▶ ABOUT THIS EXERCISE
Drop the images, then output the listing exactly.

*** Opening RECORDS FOR THIS EXERCISE ***

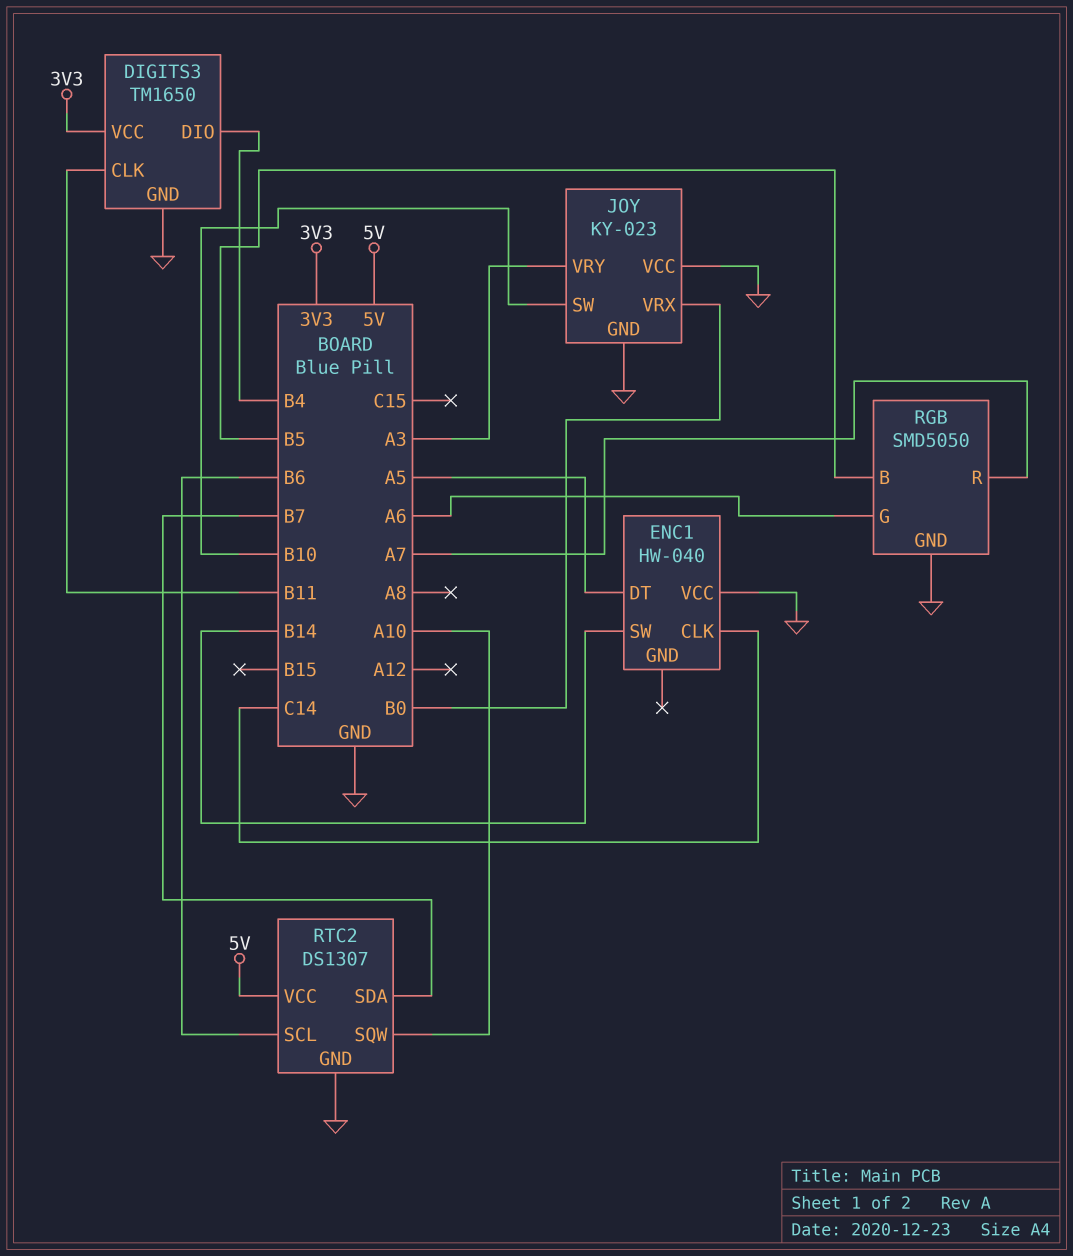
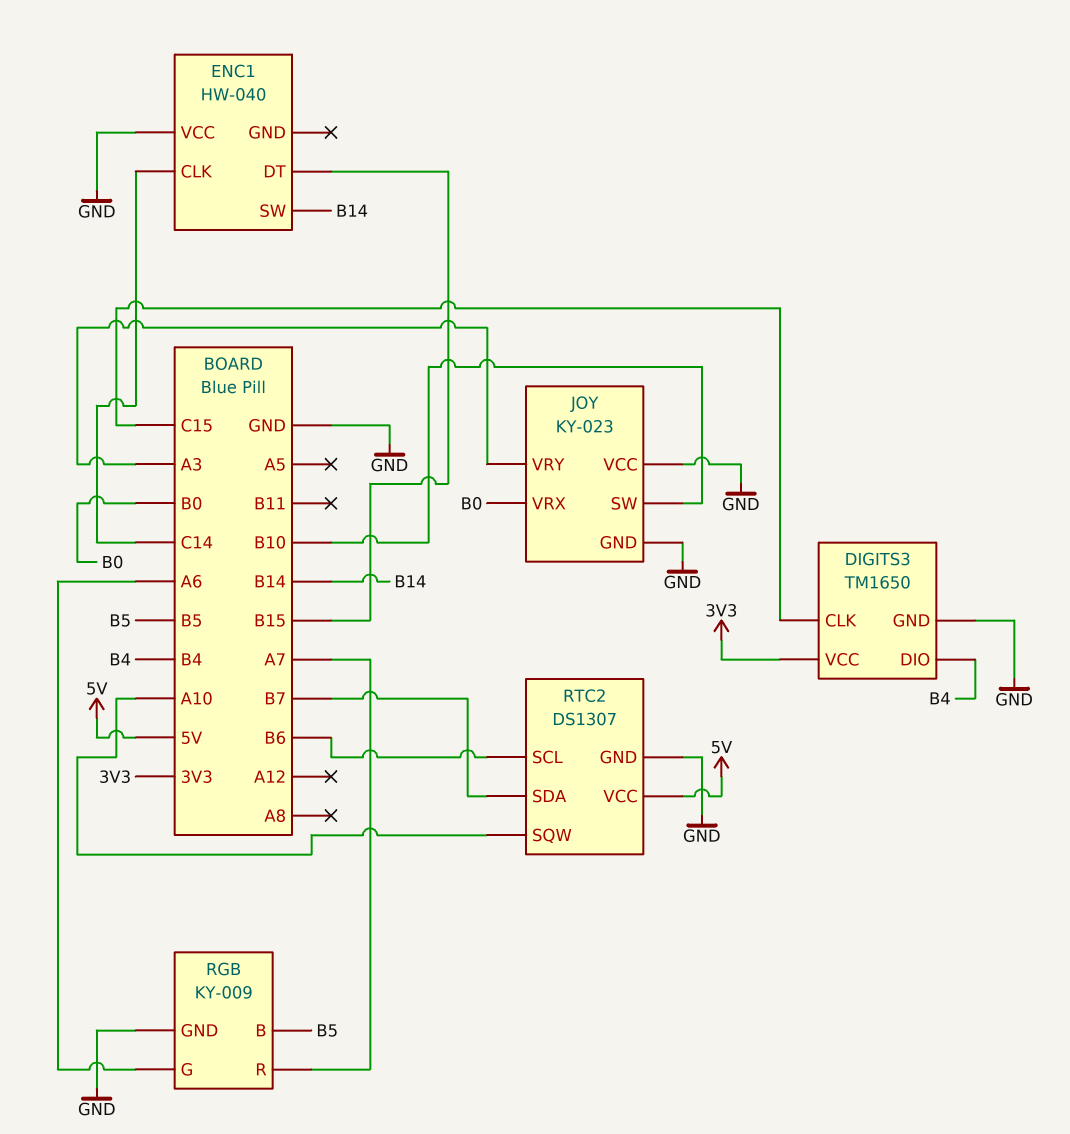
DIGITS3 pin CLK: B11 -> C15
ENC1 pin DT: A5 -> B15
RGB: SMD5050 -> KY-009

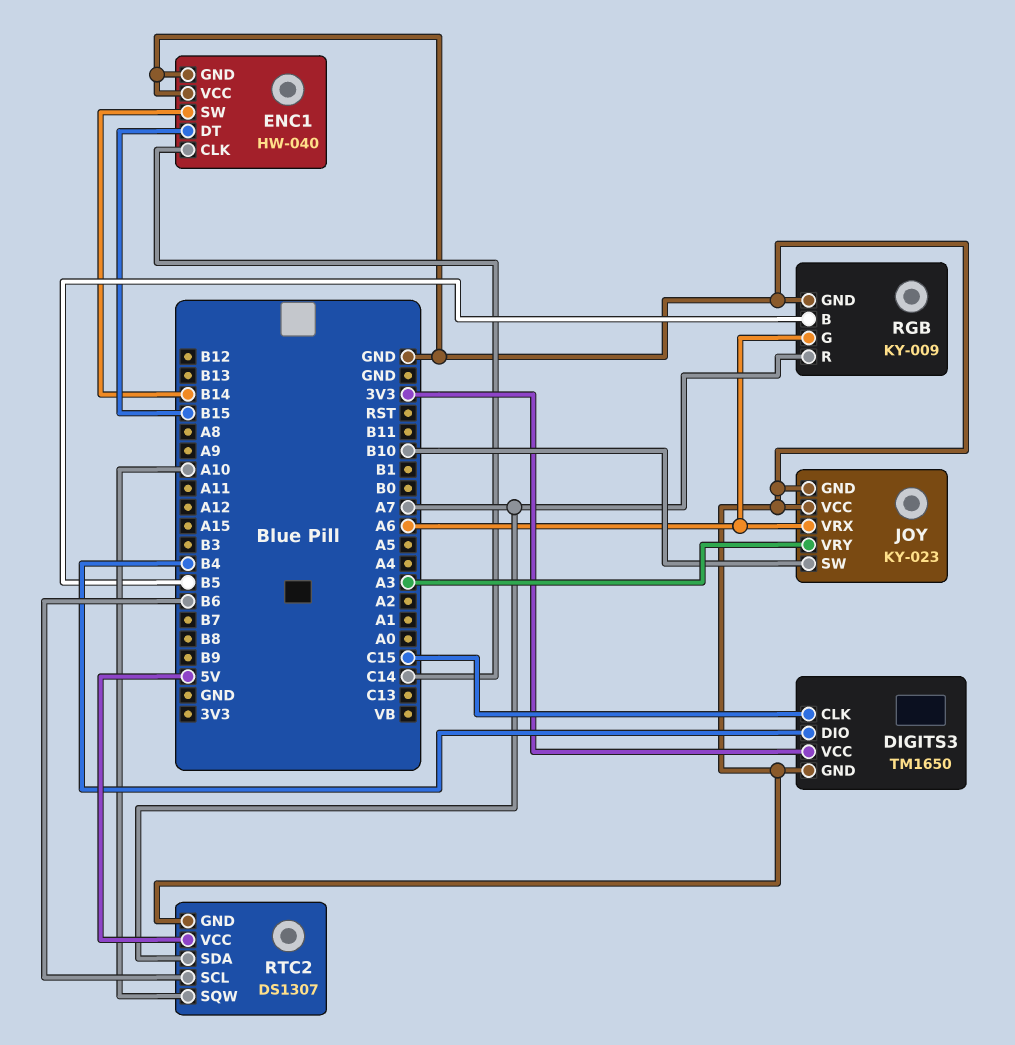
ENC1 pin GND: none -> GND
JOY pin VRX: B0 -> A6
RTC2 pin SDA: B7 -> A7

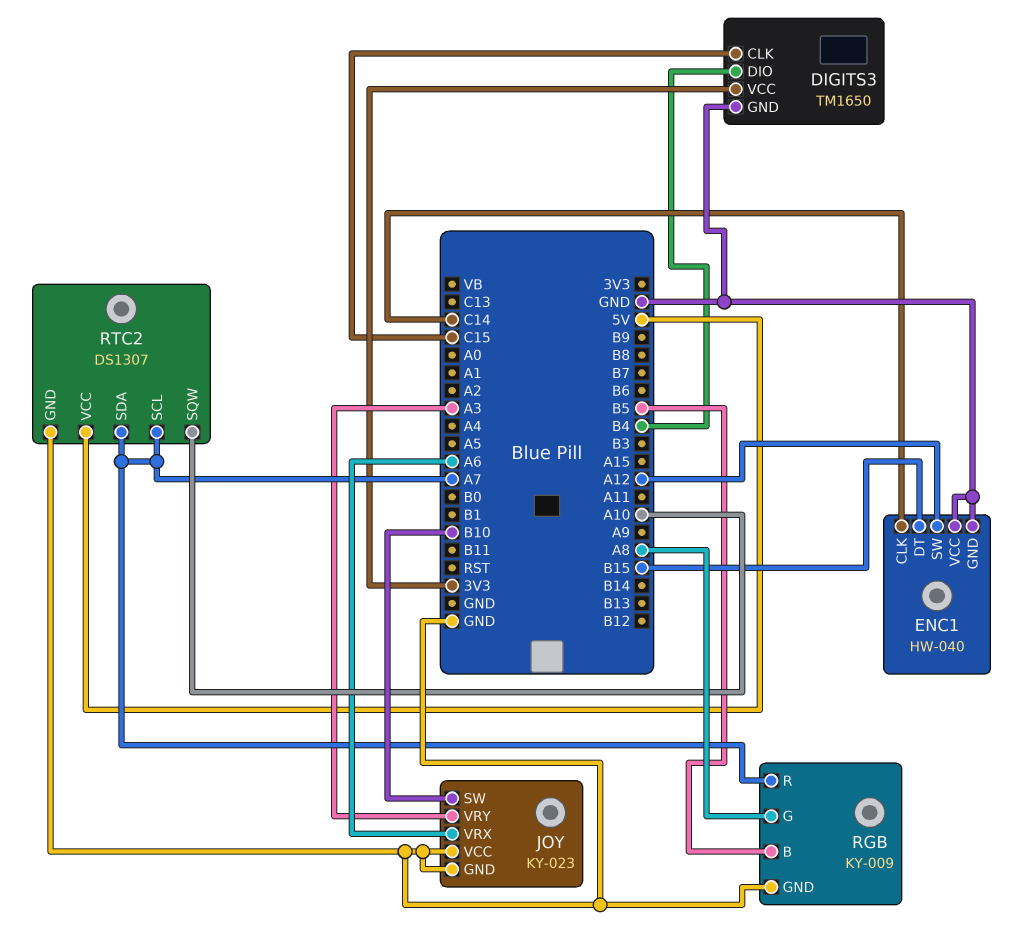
ENC1 pin SW: B14 -> A12
RGB pin G: A6 -> A8
RTC2 pin SCL: B6 -> A7

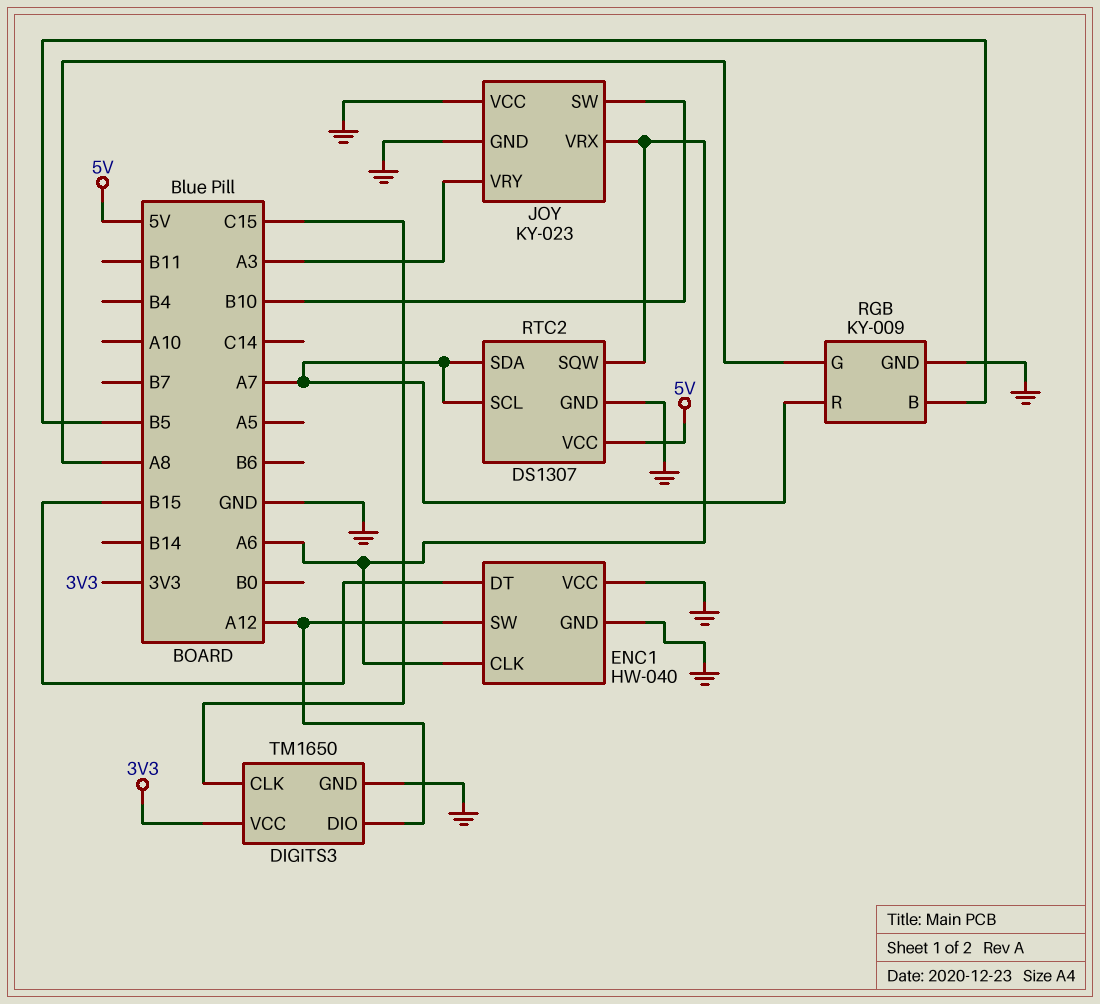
DIGITS3 pin DIO: B4 -> A12
ENC1 pin CLK: C14 -> A6
RTC2 pin SQW: A10 -> A6

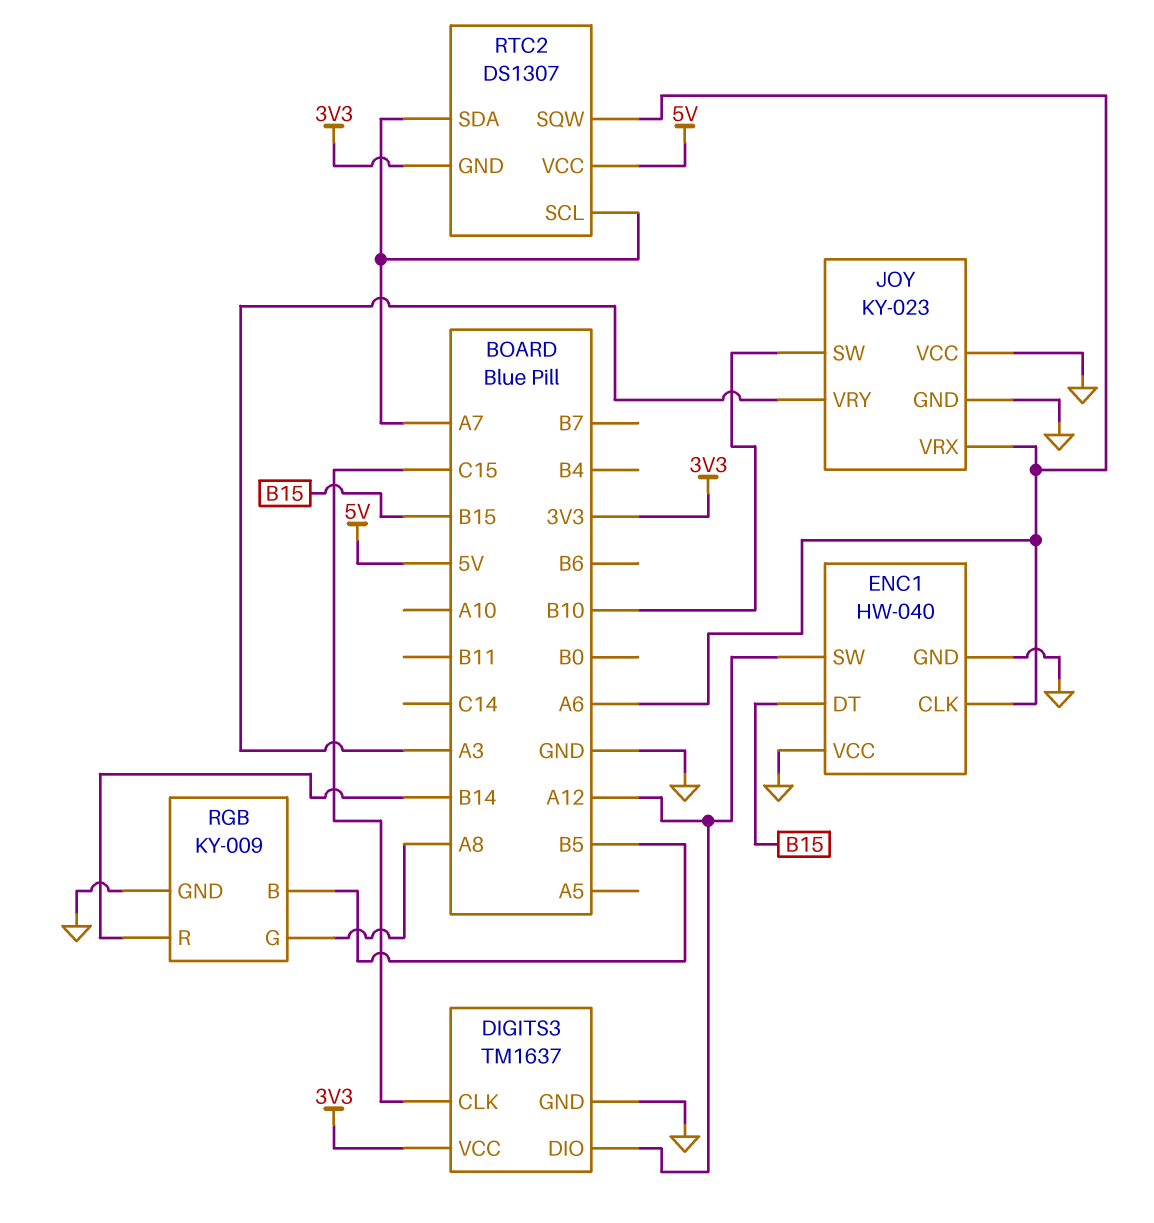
DIGITS3: TM1650 -> TM1637
RGB pin R: A7 -> B14
RTC2 pin GND: GND -> 3V3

*** Closing RECORDS FOR THIS EXERCISE ***

▶ RESULT OF THE EXERCISE
DIGITS3 pin CLK: B11 -> C15
ENC1 pin DT: A5 -> B15
RGB: SMD5050 -> KY-009

ENC1 pin GND: none -> GND
JOY pin VRX: B0 -> A6
RTC2 pin SDA: B7 -> A7

ENC1 pin SW: B14 -> A12
RGB pin G: A6 -> A8
RTC2 pin SCL: B6 -> A7

DIGITS3 pin DIO: B4 -> A12
ENC1 pin CLK: C14 -> A6
RTC2 pin SQW: A10 -> A6

DIGITS3: TM1650 -> TM1637
RGB pin R: A7 -> B14
RTC2 pin GND: GND -> 3V3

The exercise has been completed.